==== DATASET RECORDS ====

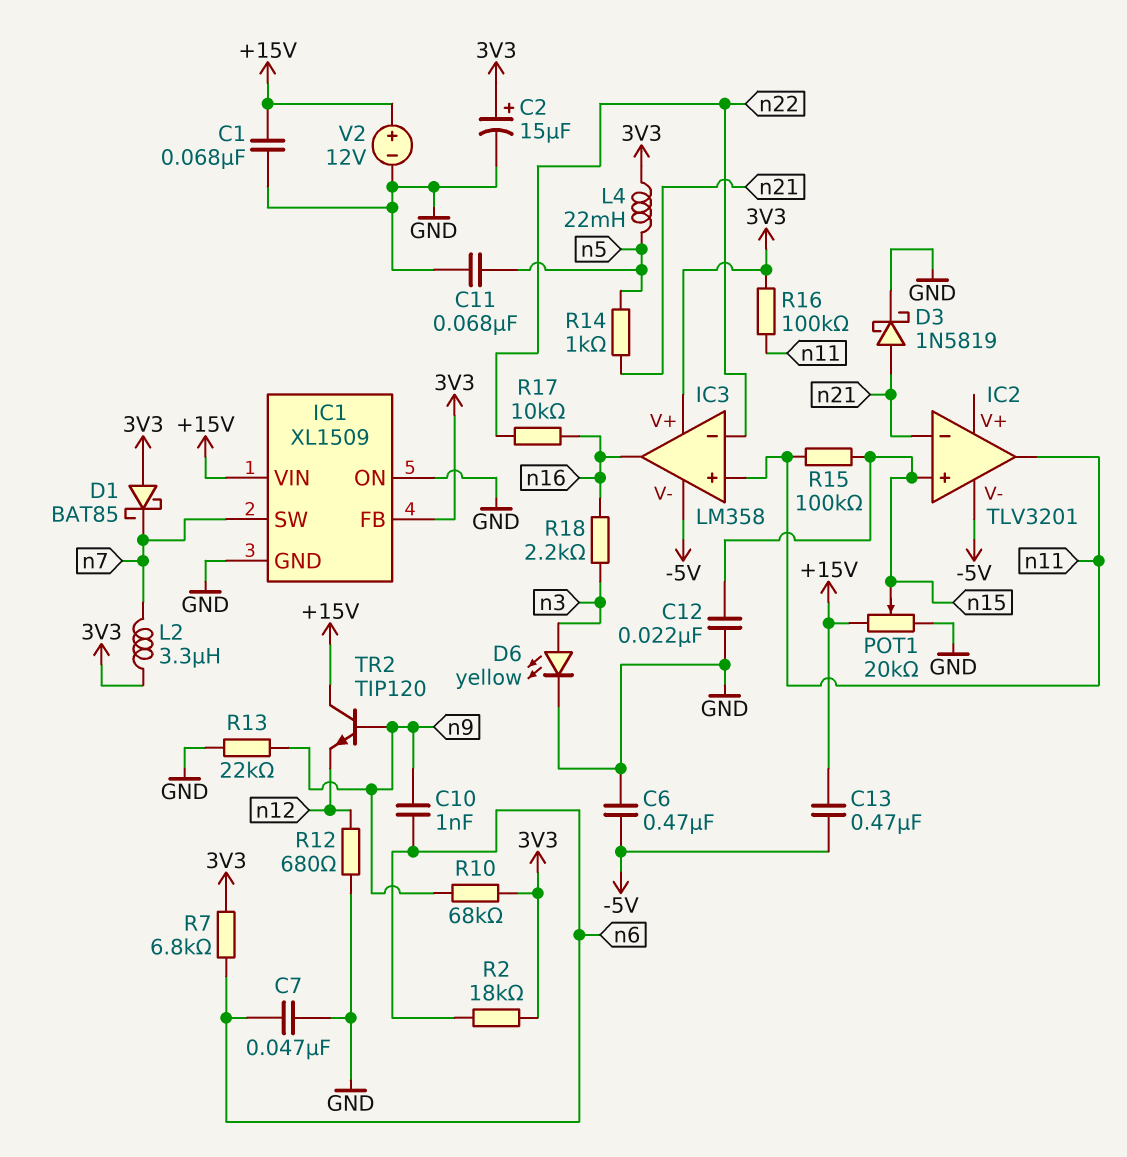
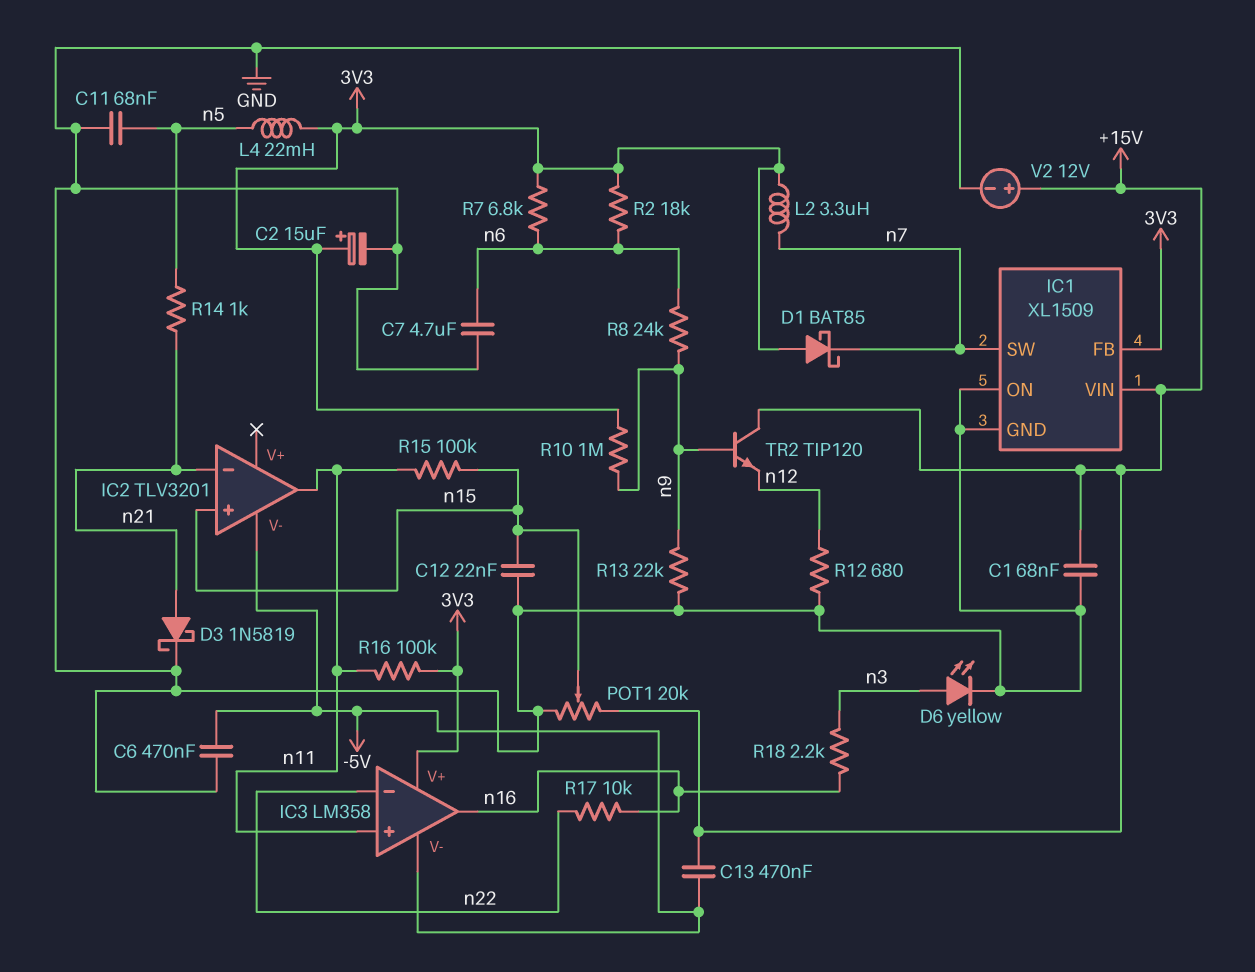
C7: 47nF (GND, n6) -> 4.7uF (GND, n6)
C10: 1nF (n6, n9) -> none
R8: none -> 24k (n6, n9)
R10: 68k (3V3, n9) -> 1M (3V3, n9)

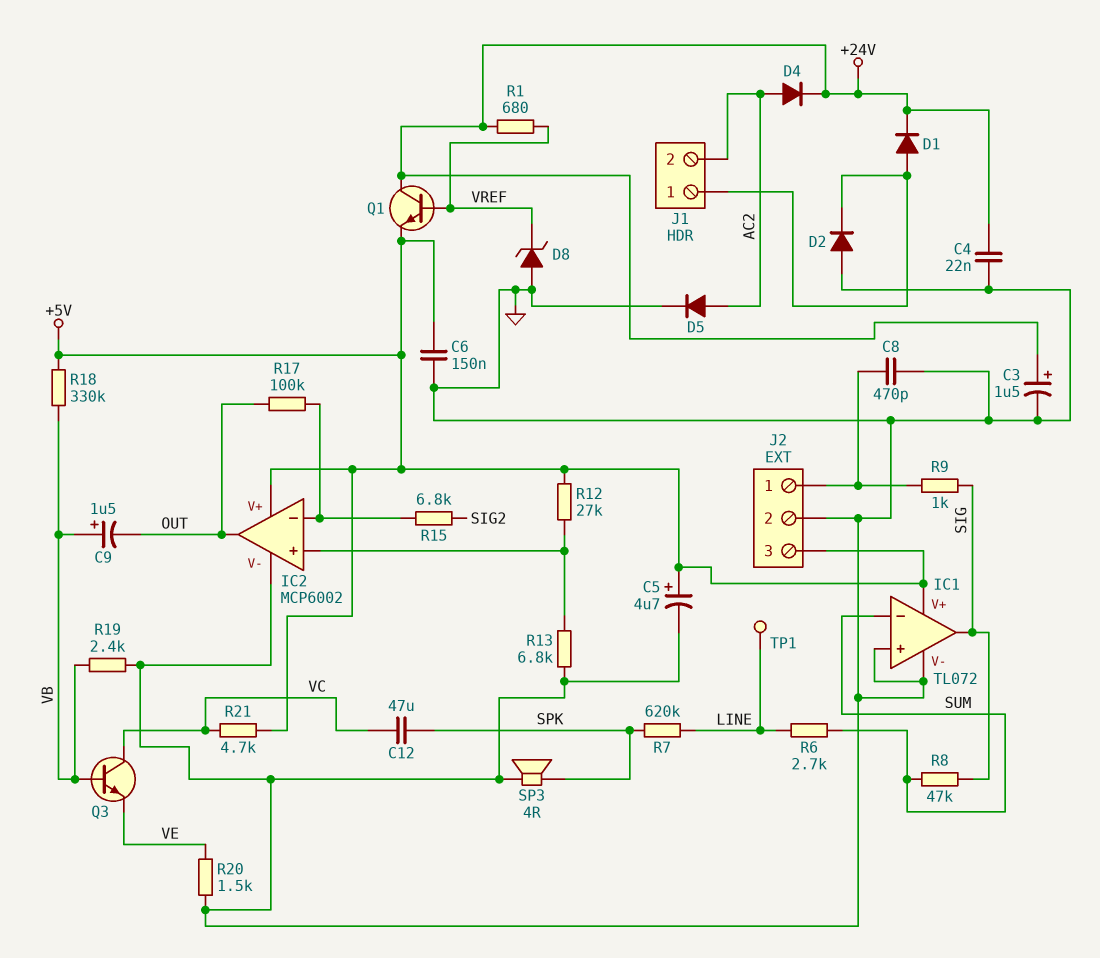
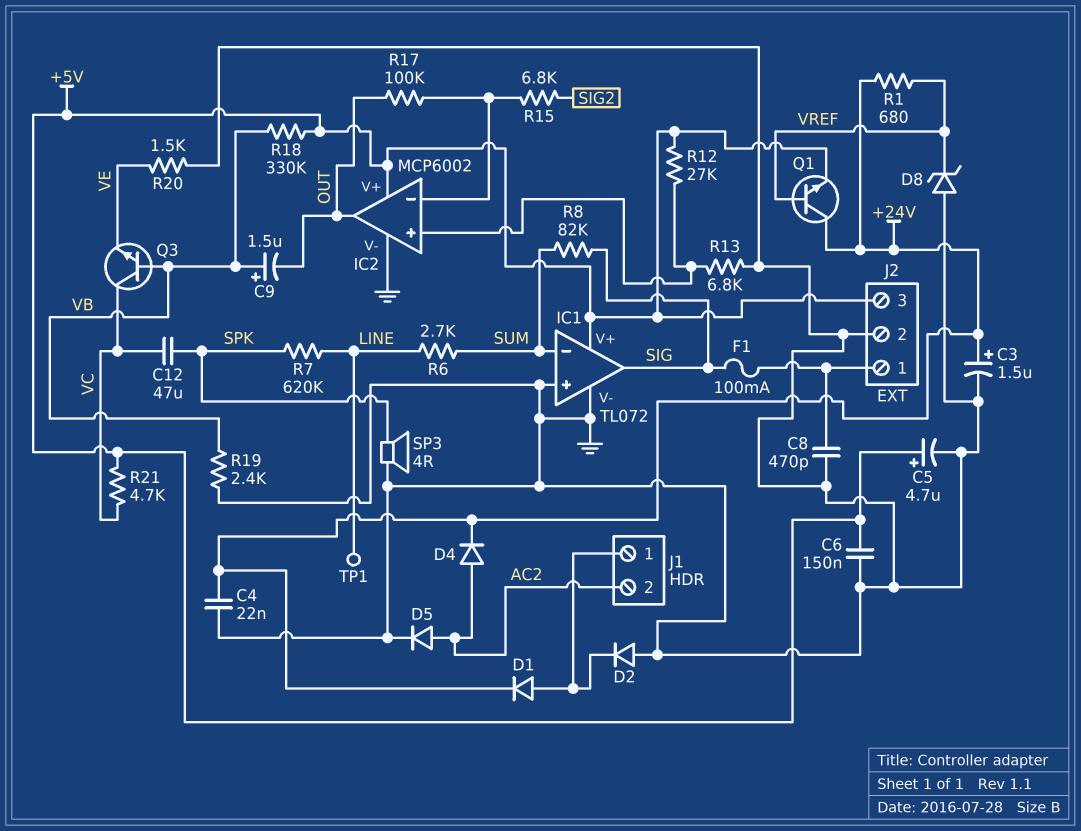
F1: none -> 100mA (J2/1, SIG)
R8: 47k (SIG, SUM) -> 82k (SIG, SUM)
R9: 1k (J2/1, SIG) -> none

====

* WHAT THE TASK REQUIRES
Write the records above out again word for word, skipping each picture.

* ANSWER FOR THE TASK
C7: 47nF (GND, n6) -> 4.7uF (GND, n6)
C10: 1nF (n6, n9) -> none
R8: none -> 24k (n6, n9)
R10: 68k (3V3, n9) -> 1M (3V3, n9)

F1: none -> 100mA (J2/1, SIG)
R8: 47k (SIG, SUM) -> 82k (SIG, SUM)
R9: 1k (J2/1, SIG) -> none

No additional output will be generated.